### INSTRUCTIONS FOR THE TASK
Print every entry exactly as it appears, but skip the pictures.

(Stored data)

——

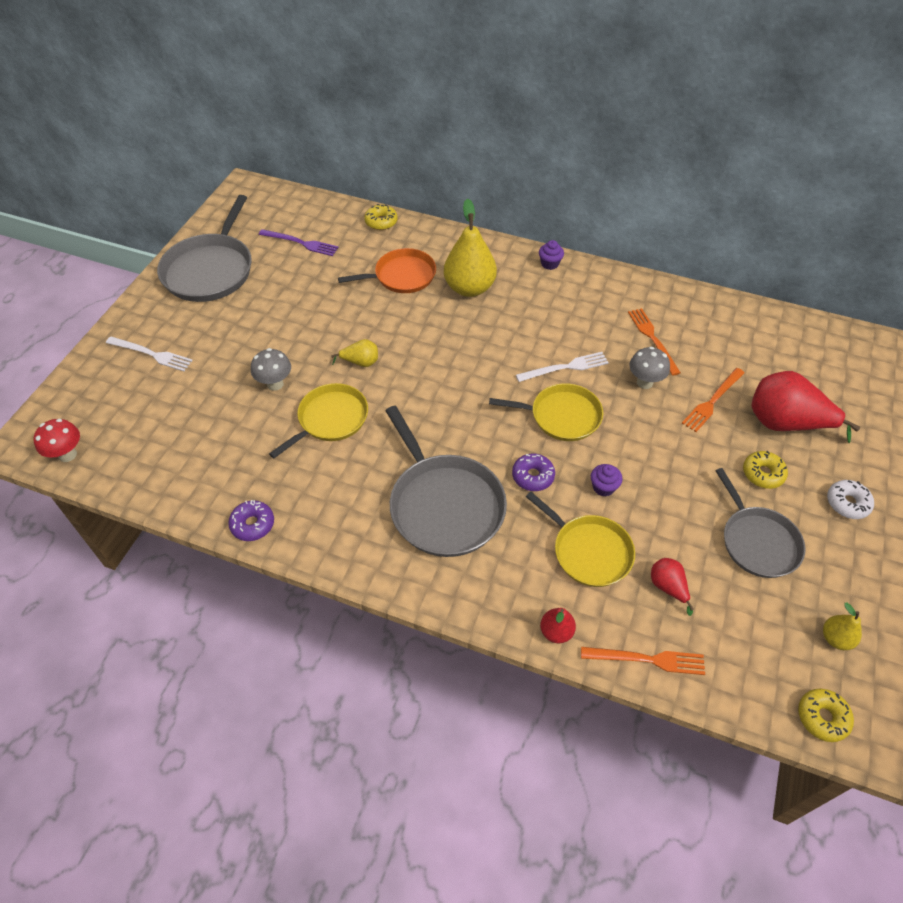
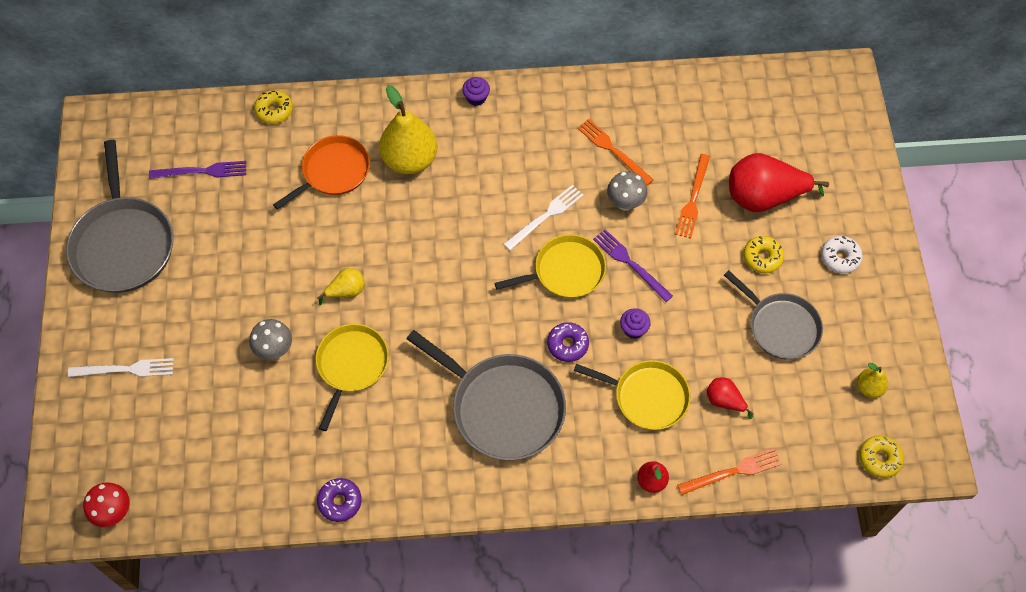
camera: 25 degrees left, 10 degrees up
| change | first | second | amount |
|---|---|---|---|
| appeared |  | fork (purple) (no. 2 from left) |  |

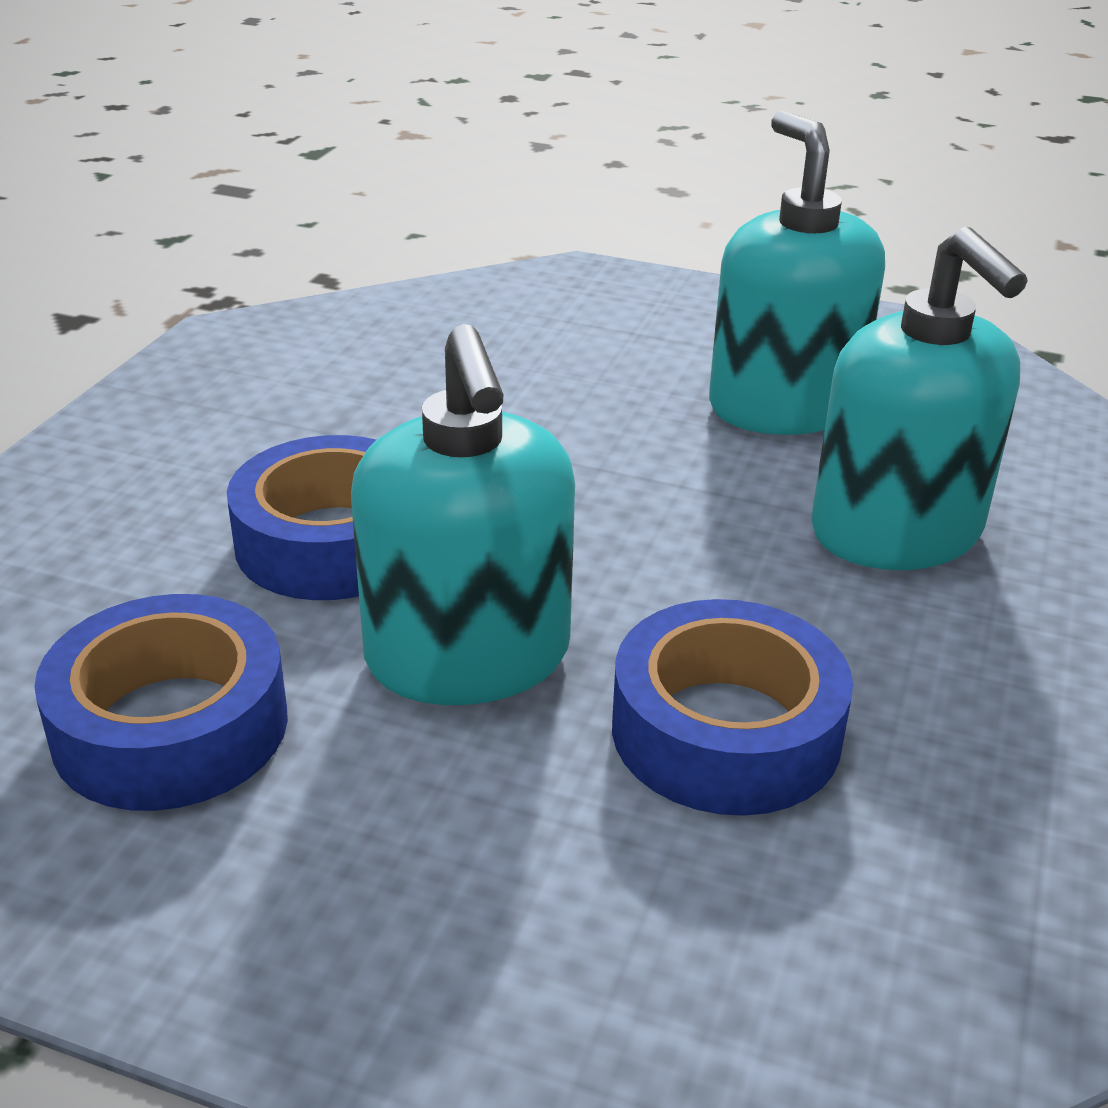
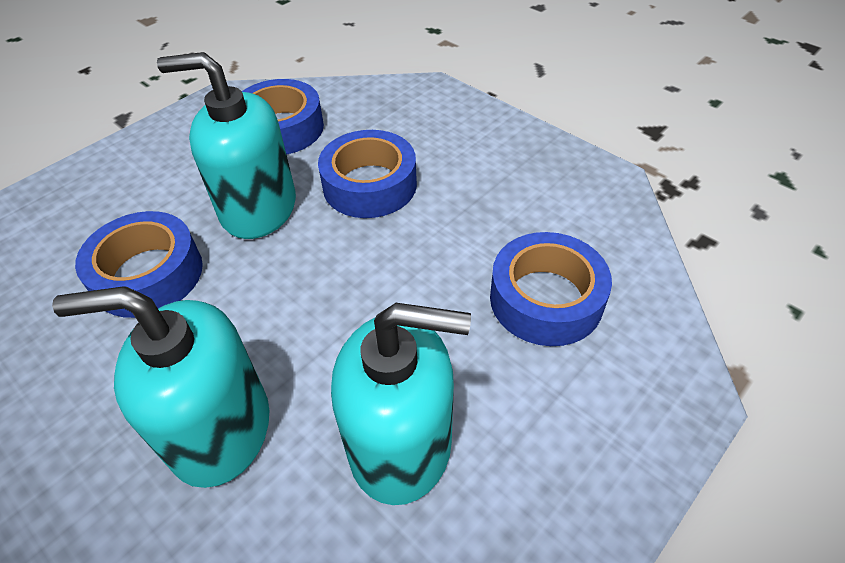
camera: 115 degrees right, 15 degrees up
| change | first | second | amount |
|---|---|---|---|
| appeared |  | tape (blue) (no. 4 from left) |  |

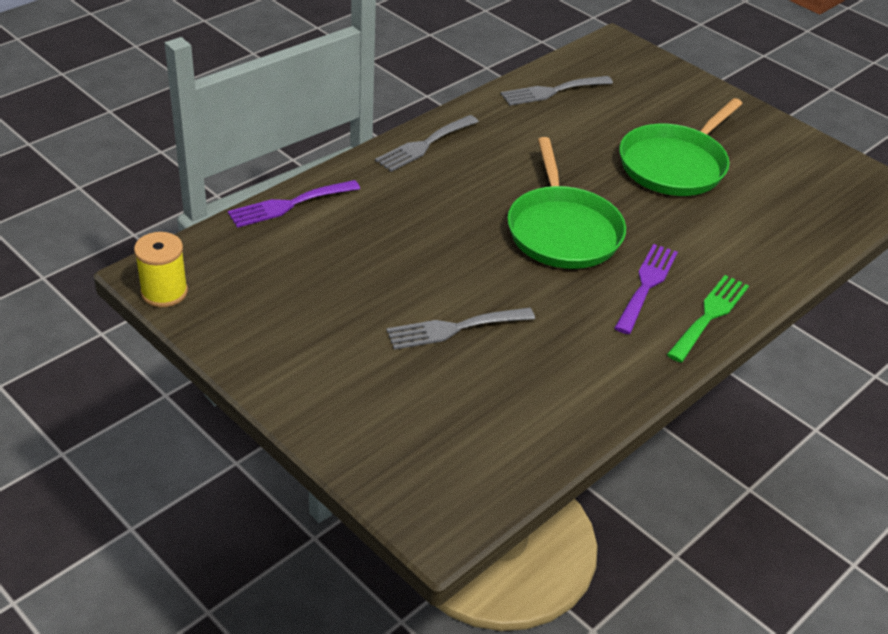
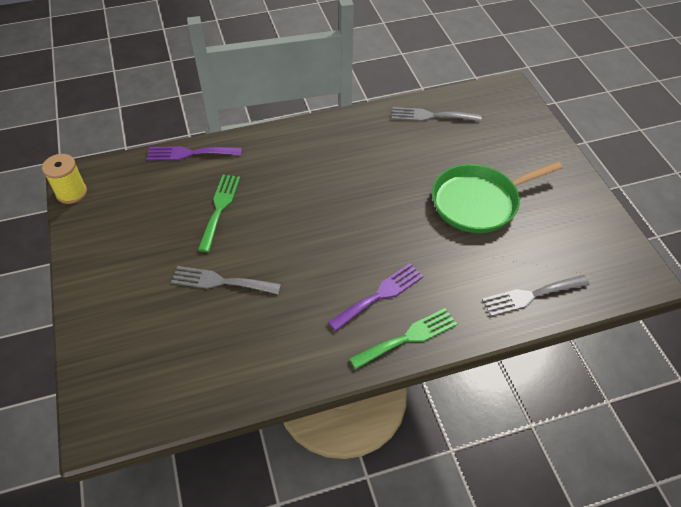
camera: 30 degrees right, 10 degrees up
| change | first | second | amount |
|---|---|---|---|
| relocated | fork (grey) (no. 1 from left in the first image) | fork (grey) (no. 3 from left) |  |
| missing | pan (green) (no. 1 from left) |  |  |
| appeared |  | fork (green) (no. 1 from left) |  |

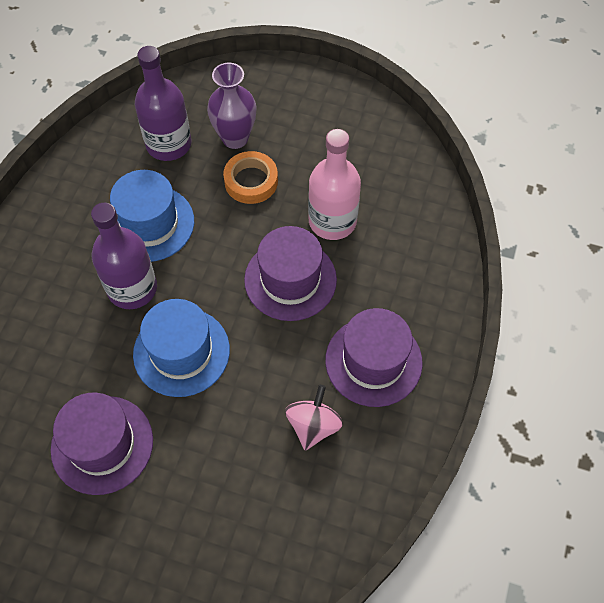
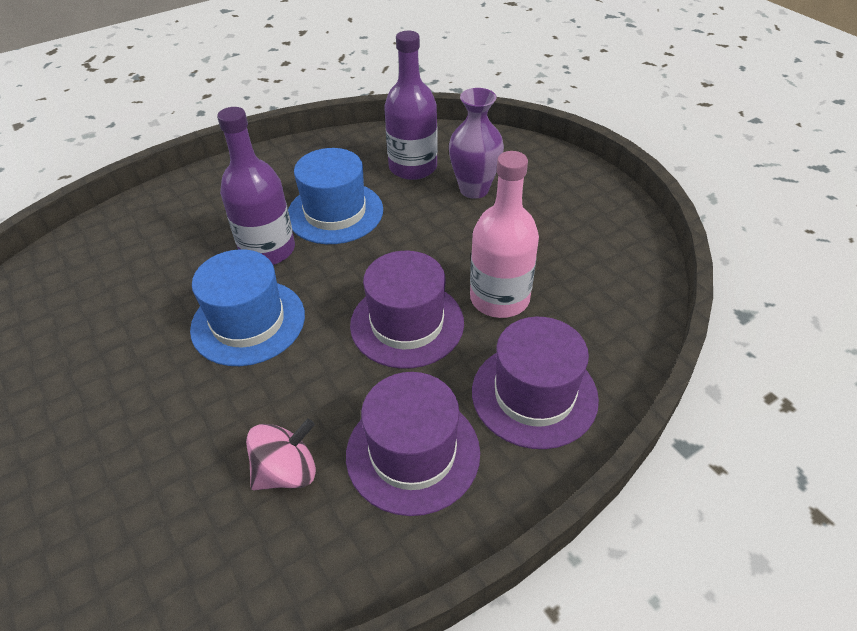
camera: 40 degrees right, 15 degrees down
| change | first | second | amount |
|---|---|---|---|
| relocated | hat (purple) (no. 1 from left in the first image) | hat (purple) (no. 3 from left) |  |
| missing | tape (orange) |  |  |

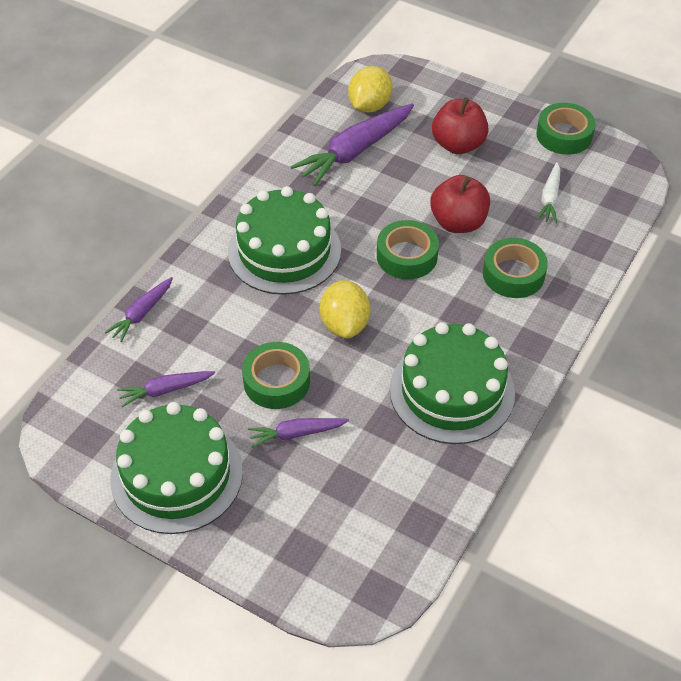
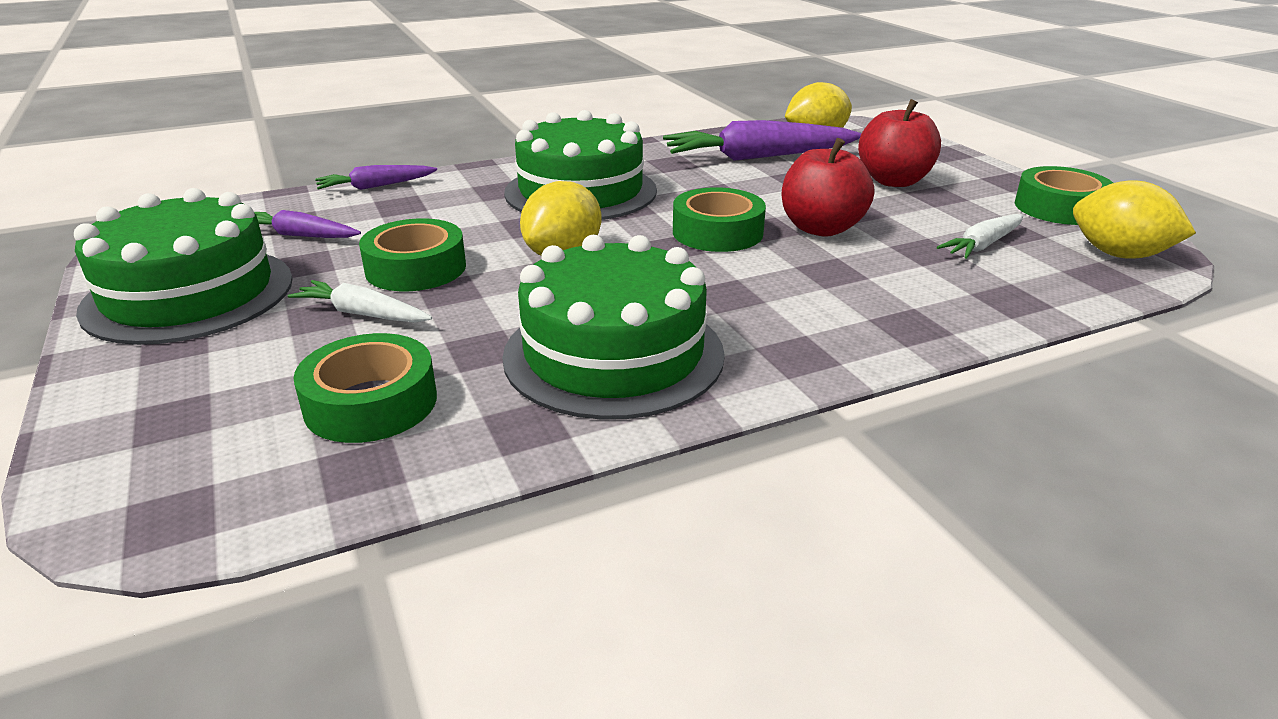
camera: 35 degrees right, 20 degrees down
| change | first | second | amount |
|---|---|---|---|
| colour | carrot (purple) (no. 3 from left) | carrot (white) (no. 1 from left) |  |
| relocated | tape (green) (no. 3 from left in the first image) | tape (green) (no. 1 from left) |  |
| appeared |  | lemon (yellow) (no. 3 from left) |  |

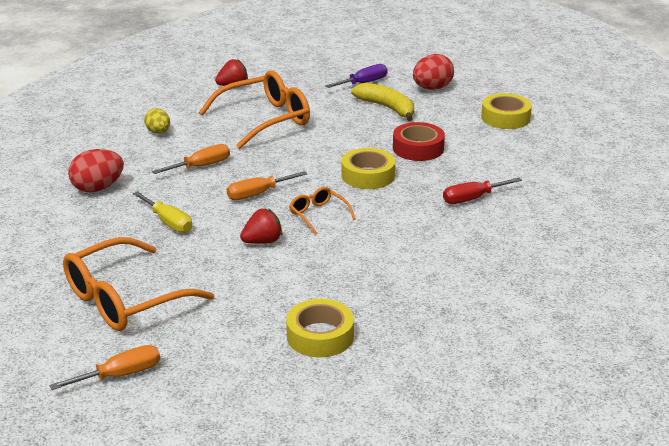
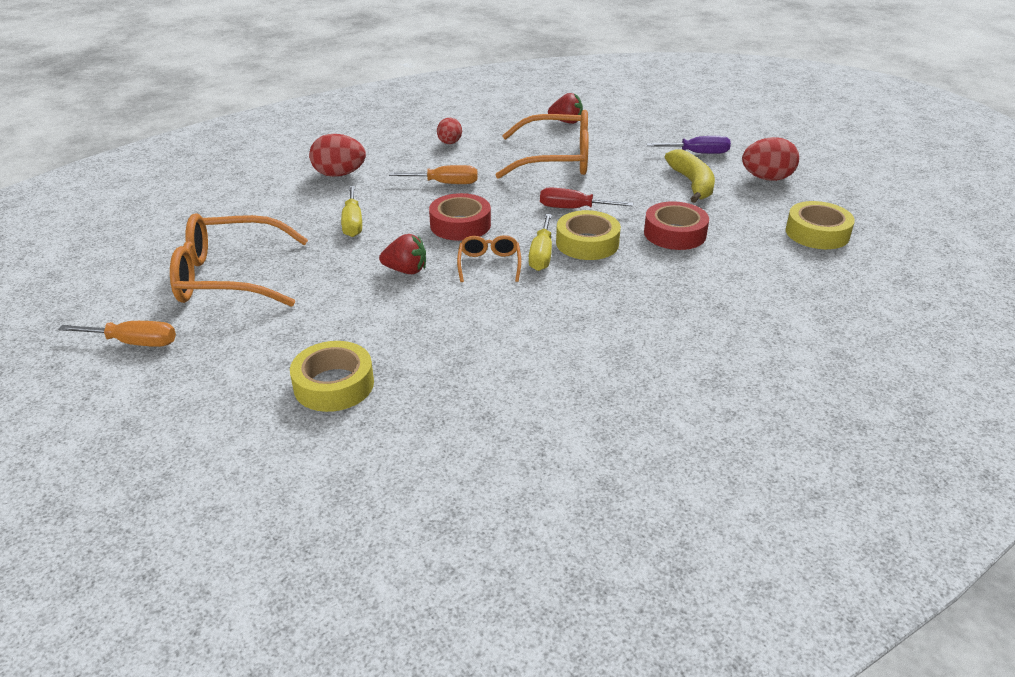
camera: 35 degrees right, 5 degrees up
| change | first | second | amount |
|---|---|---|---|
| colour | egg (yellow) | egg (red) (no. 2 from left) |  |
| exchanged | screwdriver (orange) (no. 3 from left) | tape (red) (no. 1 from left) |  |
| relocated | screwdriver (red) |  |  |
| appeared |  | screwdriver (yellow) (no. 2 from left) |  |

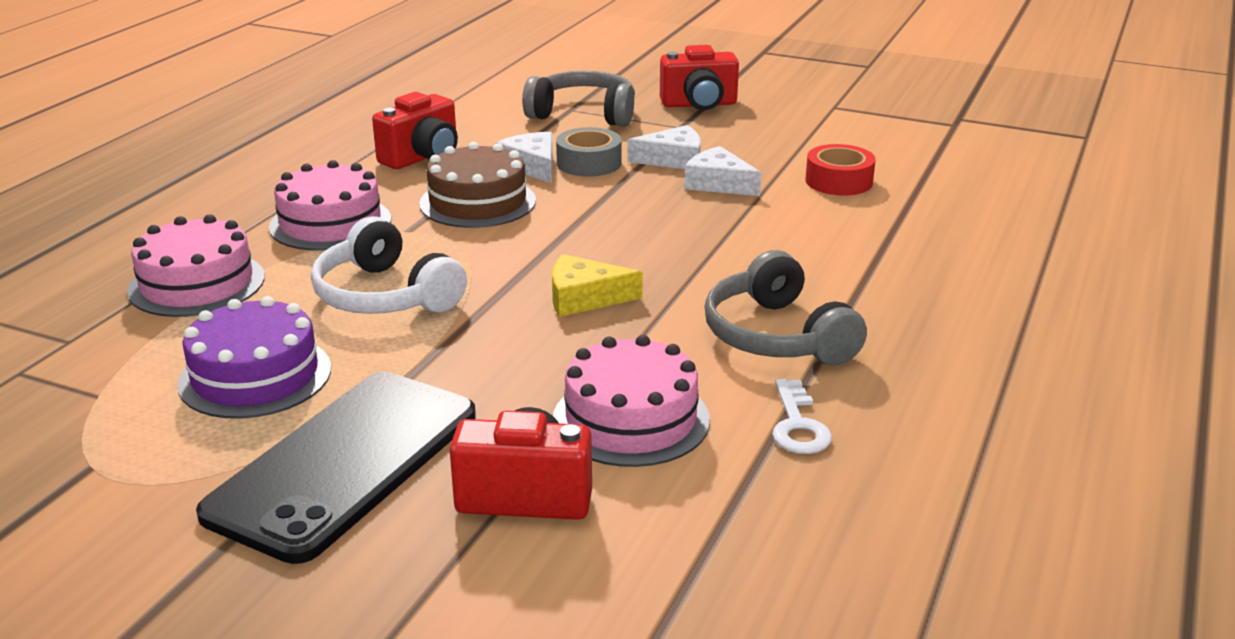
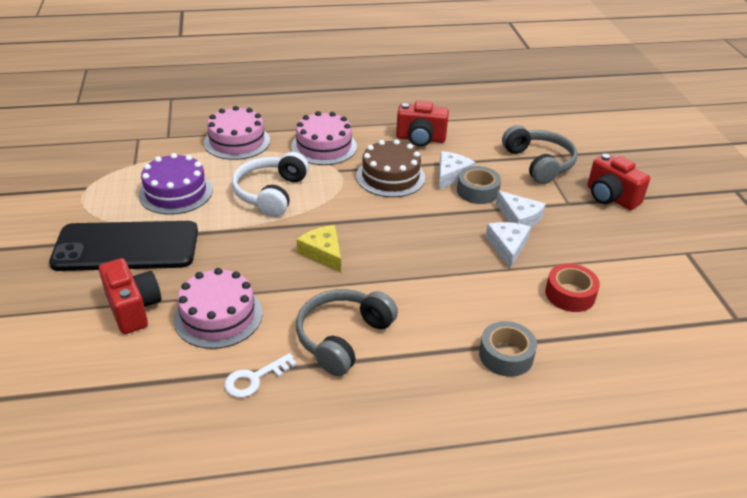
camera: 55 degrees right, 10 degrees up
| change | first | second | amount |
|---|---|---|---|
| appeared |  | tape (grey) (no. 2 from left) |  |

——

### EXERCISE ANSWER
camera: 25 degrees left, 10 degrees up
| change | first | second | amount |
|---|---|---|---|
| appeared |  | fork (purple) (no. 2 from left) |  |

camera: 115 degrees right, 15 degrees up
| change | first | second | amount |
|---|---|---|---|
| appeared |  | tape (blue) (no. 4 from left) |  |

camera: 30 degrees right, 10 degrees up
| change | first | second | amount |
|---|---|---|---|
| relocated | fork (grey) (no. 1 from left in the first image) | fork (grey) (no. 3 from left) |  |
| missing | pan (green) (no. 1 from left) |  |  |
| appeared |  | fork (green) (no. 1 from left) |  |

camera: 40 degrees right, 15 degrees down
| change | first | second | amount |
|---|---|---|---|
| relocated | hat (purple) (no. 1 from left in the first image) | hat (purple) (no. 3 from left) |  |
| missing | tape (orange) |  |  |

camera: 35 degrees right, 20 degrees down
| change | first | second | amount |
|---|---|---|---|
| colour | carrot (purple) (no. 3 from left) | carrot (white) (no. 1 from left) |  |
| relocated | tape (green) (no. 3 from left in the first image) | tape (green) (no. 1 from left) |  |
| appeared |  | lemon (yellow) (no. 3 from left) |  |

camera: 35 degrees right, 5 degrees up
| change | first | second | amount |
|---|---|---|---|
| colour | egg (yellow) | egg (red) (no. 2 from left) |  |
| exchanged | screwdriver (orange) (no. 3 from left) | tape (red) (no. 1 from left) |  |
| relocated | screwdriver (red) |  |  |
| appeared |  | screwdriver (yellow) (no. 2 from left) |  |

camera: 55 degrees right, 10 degrees up
| change | first | second | amount |
|---|---|---|---|
| appeared |  | tape (grey) (no. 2 from left) |  |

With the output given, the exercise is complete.